> YOUR INSTRUCTIONS: Rewrite the lines below, from the line containing "183: (305, 797)" through the line containing "111: (370, 342)", replacing "(286, 656)" with "(286, 660)" and leaving everything else unchanged.

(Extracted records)
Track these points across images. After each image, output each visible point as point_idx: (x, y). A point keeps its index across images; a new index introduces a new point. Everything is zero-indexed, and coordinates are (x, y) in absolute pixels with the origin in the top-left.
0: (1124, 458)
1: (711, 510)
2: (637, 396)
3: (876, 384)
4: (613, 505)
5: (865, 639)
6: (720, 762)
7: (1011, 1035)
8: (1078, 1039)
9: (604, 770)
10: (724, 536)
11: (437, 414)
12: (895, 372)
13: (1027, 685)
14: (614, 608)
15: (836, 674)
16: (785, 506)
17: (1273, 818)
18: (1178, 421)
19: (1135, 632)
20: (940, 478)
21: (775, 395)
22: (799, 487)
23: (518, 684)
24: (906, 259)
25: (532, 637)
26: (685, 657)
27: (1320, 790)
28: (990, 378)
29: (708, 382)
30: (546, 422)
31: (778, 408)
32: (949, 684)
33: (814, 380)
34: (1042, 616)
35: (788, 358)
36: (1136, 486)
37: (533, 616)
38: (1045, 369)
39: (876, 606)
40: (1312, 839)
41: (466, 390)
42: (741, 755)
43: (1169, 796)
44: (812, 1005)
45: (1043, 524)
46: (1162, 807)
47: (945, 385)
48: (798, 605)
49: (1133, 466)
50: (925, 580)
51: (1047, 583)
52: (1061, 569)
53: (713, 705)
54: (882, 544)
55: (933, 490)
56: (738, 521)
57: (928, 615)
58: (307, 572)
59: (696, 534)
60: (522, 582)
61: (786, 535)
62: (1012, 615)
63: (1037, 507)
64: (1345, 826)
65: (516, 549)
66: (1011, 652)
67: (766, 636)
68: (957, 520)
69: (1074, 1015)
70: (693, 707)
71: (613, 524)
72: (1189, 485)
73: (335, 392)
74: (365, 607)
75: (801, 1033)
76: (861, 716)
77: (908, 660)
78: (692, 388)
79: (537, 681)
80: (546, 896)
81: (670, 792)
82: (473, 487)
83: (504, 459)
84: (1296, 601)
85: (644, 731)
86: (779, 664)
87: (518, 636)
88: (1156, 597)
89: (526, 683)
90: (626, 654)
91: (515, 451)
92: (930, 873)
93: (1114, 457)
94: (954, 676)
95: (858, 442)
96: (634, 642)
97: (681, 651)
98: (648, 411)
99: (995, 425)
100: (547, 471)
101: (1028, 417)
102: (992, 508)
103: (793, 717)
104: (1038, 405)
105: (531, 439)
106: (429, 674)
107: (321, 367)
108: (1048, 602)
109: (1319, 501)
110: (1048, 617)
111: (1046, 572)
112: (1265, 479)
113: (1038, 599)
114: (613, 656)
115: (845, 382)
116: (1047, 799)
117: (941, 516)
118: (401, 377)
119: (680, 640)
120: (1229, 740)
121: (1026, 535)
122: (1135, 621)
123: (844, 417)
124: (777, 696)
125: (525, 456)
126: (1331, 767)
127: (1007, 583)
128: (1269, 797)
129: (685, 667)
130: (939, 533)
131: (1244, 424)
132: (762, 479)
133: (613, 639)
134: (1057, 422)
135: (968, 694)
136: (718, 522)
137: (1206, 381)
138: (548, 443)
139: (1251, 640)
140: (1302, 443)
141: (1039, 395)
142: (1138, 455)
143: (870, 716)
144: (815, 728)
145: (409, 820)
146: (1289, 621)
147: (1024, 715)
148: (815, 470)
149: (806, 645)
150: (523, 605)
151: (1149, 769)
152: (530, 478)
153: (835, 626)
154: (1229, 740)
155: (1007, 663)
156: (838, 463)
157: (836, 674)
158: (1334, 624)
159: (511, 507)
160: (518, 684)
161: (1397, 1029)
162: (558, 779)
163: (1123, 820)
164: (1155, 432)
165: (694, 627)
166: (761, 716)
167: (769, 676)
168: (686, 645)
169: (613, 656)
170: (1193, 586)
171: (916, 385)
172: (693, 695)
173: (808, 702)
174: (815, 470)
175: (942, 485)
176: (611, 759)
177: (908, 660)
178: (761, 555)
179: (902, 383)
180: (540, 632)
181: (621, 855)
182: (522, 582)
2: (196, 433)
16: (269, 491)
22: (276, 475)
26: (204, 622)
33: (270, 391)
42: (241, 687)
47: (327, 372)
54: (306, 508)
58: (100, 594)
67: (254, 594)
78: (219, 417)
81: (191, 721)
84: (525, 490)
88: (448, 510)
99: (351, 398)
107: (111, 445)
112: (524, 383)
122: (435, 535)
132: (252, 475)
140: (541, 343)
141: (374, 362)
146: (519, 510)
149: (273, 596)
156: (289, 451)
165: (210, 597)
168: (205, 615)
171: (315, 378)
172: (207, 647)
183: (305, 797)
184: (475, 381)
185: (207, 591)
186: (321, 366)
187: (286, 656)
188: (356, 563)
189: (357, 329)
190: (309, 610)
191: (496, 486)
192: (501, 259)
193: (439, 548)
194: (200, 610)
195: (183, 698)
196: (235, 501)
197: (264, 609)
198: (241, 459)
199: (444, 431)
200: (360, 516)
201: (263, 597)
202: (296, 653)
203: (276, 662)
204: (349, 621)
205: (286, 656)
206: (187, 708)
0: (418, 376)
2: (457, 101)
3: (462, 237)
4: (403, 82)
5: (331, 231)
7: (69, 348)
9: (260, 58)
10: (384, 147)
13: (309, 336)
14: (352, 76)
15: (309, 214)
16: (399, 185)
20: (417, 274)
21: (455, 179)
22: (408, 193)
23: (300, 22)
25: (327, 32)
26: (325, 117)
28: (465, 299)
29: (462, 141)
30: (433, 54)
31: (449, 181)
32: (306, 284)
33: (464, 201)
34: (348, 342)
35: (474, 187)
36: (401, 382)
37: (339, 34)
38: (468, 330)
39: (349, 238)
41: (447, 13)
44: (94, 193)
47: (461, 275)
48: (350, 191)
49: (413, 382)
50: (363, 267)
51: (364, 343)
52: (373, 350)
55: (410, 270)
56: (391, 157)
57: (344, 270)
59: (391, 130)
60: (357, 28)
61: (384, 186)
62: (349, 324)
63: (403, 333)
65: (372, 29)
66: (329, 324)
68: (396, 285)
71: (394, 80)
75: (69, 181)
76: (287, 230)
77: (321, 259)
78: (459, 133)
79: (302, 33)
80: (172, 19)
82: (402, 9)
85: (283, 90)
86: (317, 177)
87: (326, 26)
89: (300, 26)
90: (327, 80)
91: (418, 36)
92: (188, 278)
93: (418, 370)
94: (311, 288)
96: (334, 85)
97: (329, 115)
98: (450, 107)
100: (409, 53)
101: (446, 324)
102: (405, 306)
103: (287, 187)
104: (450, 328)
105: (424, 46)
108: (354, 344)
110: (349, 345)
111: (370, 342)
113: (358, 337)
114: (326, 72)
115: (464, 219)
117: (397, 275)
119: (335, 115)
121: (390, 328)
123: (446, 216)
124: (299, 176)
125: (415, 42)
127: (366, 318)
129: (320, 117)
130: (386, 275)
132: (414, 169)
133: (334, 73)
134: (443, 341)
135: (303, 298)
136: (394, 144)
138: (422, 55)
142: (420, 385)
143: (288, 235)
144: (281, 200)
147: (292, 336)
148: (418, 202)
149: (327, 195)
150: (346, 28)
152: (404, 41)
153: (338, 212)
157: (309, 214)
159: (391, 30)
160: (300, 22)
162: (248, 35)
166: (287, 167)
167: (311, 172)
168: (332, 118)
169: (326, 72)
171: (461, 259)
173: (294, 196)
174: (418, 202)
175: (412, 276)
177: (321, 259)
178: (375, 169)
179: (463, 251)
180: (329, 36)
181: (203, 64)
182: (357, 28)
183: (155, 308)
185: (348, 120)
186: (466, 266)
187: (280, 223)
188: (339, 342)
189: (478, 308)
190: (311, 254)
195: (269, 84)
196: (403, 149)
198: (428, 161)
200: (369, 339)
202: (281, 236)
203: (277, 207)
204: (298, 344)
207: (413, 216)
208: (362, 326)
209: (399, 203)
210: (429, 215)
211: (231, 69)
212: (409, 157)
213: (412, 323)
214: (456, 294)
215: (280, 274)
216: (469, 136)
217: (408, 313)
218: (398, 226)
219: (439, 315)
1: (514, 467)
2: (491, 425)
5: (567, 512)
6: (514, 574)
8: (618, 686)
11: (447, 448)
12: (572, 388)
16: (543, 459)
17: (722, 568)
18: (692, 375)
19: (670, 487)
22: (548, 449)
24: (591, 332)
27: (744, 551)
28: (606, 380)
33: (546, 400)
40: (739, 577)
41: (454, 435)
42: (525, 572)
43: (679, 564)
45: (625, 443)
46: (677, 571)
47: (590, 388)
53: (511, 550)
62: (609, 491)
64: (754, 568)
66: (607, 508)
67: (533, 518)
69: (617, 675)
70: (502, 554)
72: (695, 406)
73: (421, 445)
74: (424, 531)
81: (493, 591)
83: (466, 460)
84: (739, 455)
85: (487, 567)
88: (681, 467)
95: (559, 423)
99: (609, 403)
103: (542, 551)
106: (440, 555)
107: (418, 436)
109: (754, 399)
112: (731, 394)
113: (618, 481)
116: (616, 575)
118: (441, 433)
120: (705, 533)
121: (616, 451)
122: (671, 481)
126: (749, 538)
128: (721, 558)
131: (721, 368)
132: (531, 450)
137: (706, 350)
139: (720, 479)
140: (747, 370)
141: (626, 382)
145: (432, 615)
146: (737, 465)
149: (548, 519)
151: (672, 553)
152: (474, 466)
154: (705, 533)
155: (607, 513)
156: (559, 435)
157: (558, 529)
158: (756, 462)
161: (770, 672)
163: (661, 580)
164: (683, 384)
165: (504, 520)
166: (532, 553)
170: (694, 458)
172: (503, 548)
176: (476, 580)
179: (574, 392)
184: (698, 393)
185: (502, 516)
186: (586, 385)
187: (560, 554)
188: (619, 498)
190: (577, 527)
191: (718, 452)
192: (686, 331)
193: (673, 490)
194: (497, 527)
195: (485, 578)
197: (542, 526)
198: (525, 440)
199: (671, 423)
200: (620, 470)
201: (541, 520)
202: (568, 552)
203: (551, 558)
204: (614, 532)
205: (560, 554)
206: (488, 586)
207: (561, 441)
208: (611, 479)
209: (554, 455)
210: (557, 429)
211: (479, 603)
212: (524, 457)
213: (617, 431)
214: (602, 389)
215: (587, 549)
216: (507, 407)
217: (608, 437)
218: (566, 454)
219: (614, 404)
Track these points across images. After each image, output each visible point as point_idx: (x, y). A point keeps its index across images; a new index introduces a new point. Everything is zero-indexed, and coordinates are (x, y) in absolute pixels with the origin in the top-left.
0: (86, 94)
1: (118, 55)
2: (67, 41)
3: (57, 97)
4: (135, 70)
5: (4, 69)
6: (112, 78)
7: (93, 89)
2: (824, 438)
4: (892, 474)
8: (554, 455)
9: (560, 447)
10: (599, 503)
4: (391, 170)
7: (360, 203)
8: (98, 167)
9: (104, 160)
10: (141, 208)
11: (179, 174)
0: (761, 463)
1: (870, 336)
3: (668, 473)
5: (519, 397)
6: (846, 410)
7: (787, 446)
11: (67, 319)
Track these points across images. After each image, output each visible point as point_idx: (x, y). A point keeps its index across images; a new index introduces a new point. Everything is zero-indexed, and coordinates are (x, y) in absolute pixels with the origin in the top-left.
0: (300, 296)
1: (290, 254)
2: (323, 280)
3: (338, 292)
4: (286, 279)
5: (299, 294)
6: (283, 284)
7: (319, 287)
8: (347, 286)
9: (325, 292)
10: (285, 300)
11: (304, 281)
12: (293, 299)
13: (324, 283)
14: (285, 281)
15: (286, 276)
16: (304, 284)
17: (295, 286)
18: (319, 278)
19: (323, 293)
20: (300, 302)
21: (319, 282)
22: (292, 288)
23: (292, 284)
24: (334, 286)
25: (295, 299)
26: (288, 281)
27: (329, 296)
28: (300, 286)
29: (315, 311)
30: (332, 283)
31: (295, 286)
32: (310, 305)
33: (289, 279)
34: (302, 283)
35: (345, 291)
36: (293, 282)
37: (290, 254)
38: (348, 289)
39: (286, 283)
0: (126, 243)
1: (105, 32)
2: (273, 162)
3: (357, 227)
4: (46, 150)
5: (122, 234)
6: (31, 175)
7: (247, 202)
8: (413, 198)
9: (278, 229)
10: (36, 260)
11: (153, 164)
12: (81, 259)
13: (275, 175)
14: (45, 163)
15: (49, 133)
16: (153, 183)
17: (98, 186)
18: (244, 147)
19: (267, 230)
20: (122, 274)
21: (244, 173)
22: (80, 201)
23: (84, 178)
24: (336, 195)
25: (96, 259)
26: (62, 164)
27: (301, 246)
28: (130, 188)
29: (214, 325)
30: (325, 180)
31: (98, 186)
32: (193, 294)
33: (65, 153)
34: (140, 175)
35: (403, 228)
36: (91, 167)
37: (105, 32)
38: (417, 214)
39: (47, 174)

> SOLUTION:
183: (305, 797)
184: (475, 381)
185: (207, 591)
186: (321, 366)
187: (286, 660)
188: (356, 563)
189: (357, 329)
190: (309, 610)
191: (496, 486)
192: (501, 259)
193: (439, 548)
194: (200, 610)
195: (183, 698)
196: (235, 501)
197: (264, 609)
198: (241, 459)
199: (444, 431)
200: (360, 516)
201: (263, 597)
202: (296, 653)
203: (276, 662)
204: (349, 621)
205: (286, 660)
206: (187, 708)
0: (418, 376)
2: (457, 101)
3: (462, 237)
4: (403, 82)
5: (331, 231)
7: (69, 348)
9: (260, 58)
10: (384, 147)
13: (309, 336)
14: (352, 76)
15: (309, 214)
16: (399, 185)
20: (417, 274)
21: (455, 179)
22: (408, 193)
23: (300, 22)
25: (327, 32)
26: (325, 117)
28: (465, 299)
29: (462, 141)
30: (433, 54)
31: (449, 181)
32: (306, 284)
33: (464, 201)
34: (348, 342)
35: (474, 187)
36: (401, 382)
37: (339, 34)
38: (468, 330)
39: (349, 238)
41: (447, 13)
44: (94, 193)
47: (461, 275)
48: (350, 191)
49: (413, 382)
50: (363, 267)
51: (364, 343)
52: (373, 350)
55: (410, 270)
56: (391, 157)
57: (344, 270)
59: (391, 130)
60: (357, 28)
61: (384, 186)
62: (349, 324)
63: (403, 333)
65: (372, 29)
66: (329, 324)
68: (396, 285)
71: (394, 80)
75: (69, 181)
76: (287, 230)
77: (321, 259)
78: (459, 133)
79: (302, 33)
80: (172, 19)
82: (402, 9)
85: (283, 90)
86: (317, 177)
87: (326, 26)
89: (300, 26)
90: (327, 80)
91: (418, 36)
92: (188, 278)
93: (418, 370)
94: (311, 288)
96: (334, 85)
97: (329, 115)
98: (450, 107)
100: (409, 53)
101: (446, 324)
102: (405, 306)
103: (287, 187)
104: (450, 328)
105: (424, 46)
108: (354, 344)
110: (349, 345)
111: (370, 342)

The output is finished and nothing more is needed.